## WHAT TO PRODUCE
Show every line from the data below that includes "moved".

## SUPPLIED RECORDS
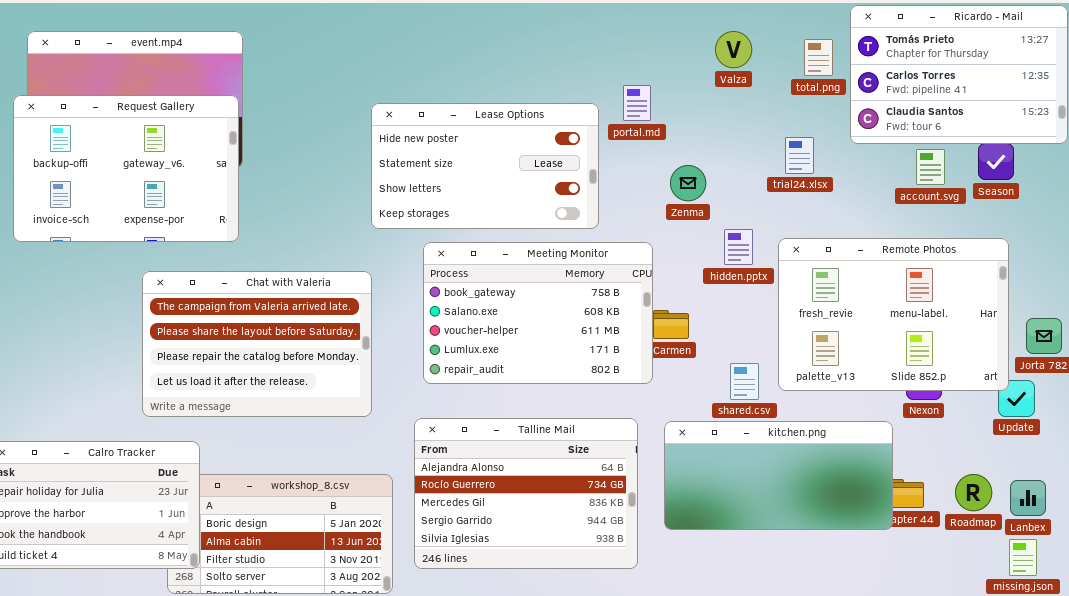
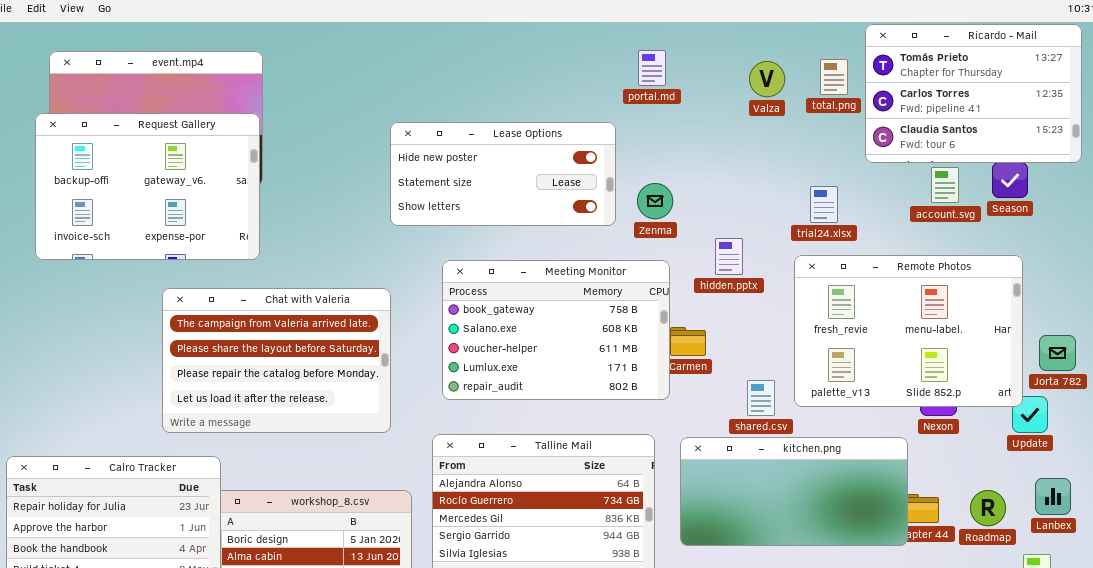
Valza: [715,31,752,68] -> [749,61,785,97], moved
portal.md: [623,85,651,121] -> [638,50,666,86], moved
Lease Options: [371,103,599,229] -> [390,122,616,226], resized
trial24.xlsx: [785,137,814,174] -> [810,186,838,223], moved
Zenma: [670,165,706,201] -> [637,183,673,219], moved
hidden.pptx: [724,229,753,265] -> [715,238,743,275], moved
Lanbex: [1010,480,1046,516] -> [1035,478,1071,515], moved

## TASK RESPONSE
Valza: [715,31,752,68] -> [749,61,785,97], moved
portal.md: [623,85,651,121] -> [638,50,666,86], moved
trial24.xlsx: [785,137,814,174] -> [810,186,838,223], moved
Zenma: [670,165,706,201] -> [637,183,673,219], moved
hidden.pptx: [724,229,753,265] -> [715,238,743,275], moved
Lanbex: [1010,480,1046,516] -> [1035,478,1071,515], moved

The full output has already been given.